**Task requirements:** Look at each line of the records and count those with "solid" in them. Please answer with the count alone.

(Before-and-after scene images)
== Segment start ==

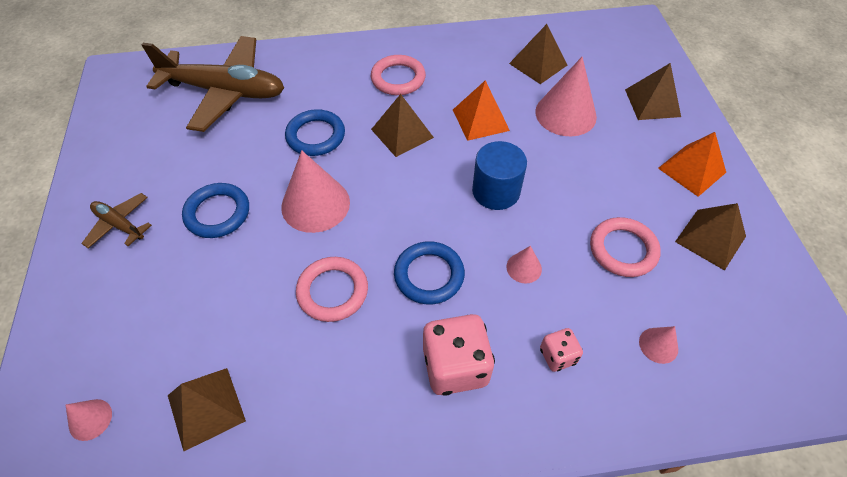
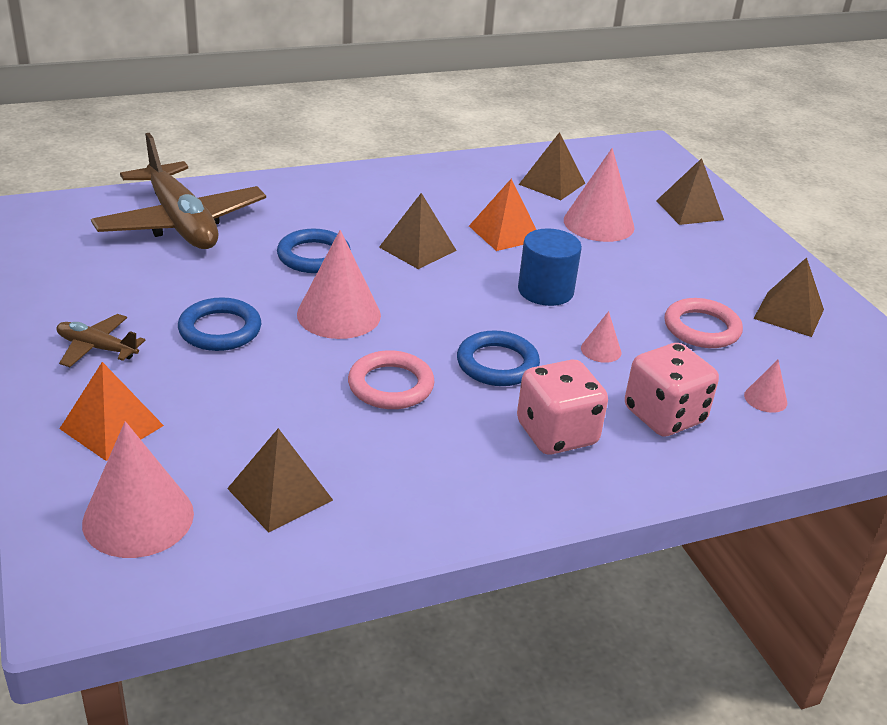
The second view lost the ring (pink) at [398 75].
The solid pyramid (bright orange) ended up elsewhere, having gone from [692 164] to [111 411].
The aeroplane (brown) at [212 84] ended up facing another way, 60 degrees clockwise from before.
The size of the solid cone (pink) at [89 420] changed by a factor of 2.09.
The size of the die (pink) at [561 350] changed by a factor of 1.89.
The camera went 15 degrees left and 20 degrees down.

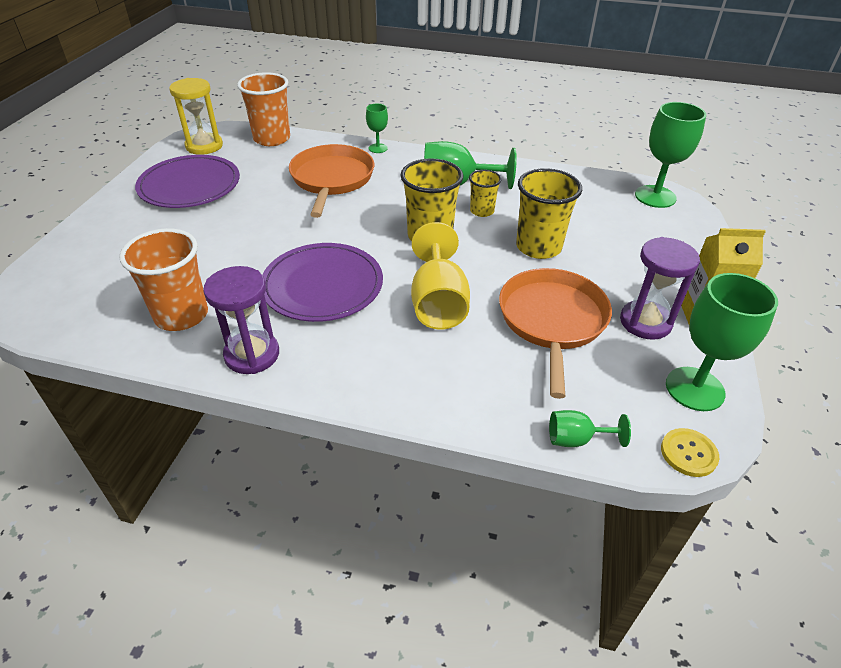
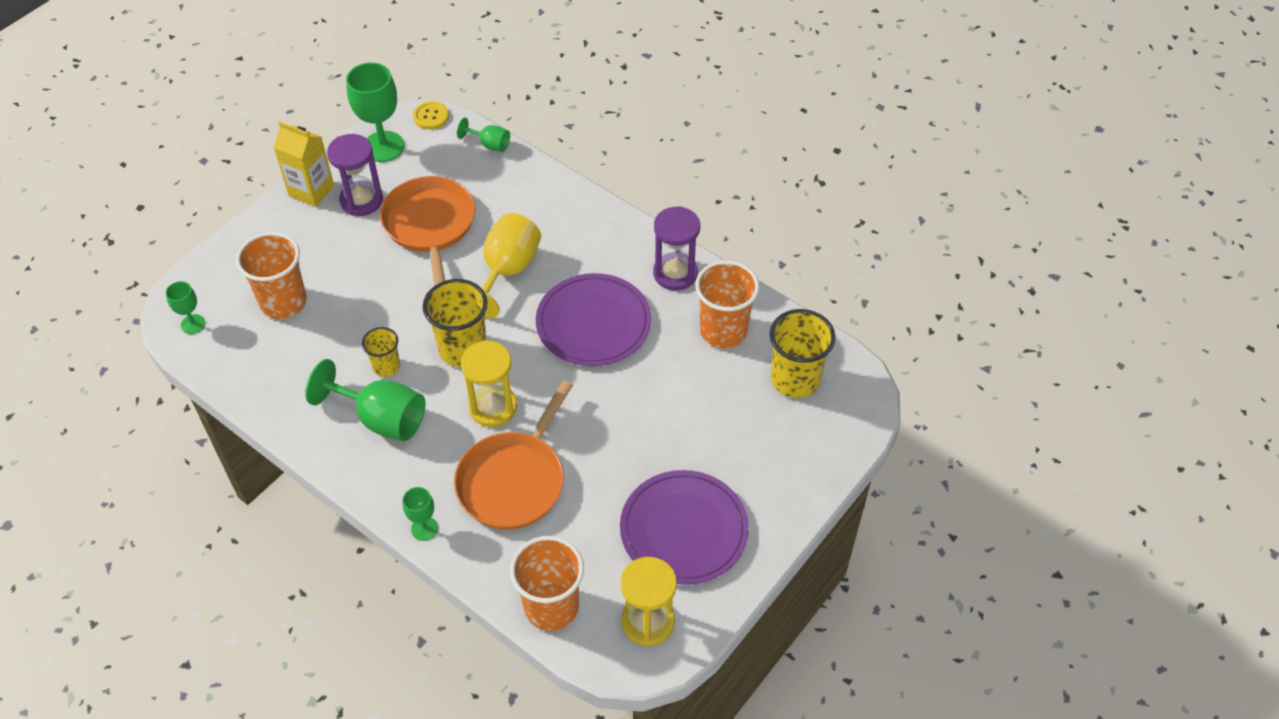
The second view gained the cup (bright orange) at [271 275].
The second view gained the sandglass (bright yellow) at [489 383].
The cup (bright yellow) ended up elsewhere, having gone from [549 213] to [802 353].
The pan (bright orange) at [555 333] ended up facing another way, 135 degrees clockwise from before.
The size of the wine glass (emerald) at [670 155] changed by a factor of 0.52.
The camera went 155 degrees left and 10 degrees up.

== Segment end ==

**Response area:** 2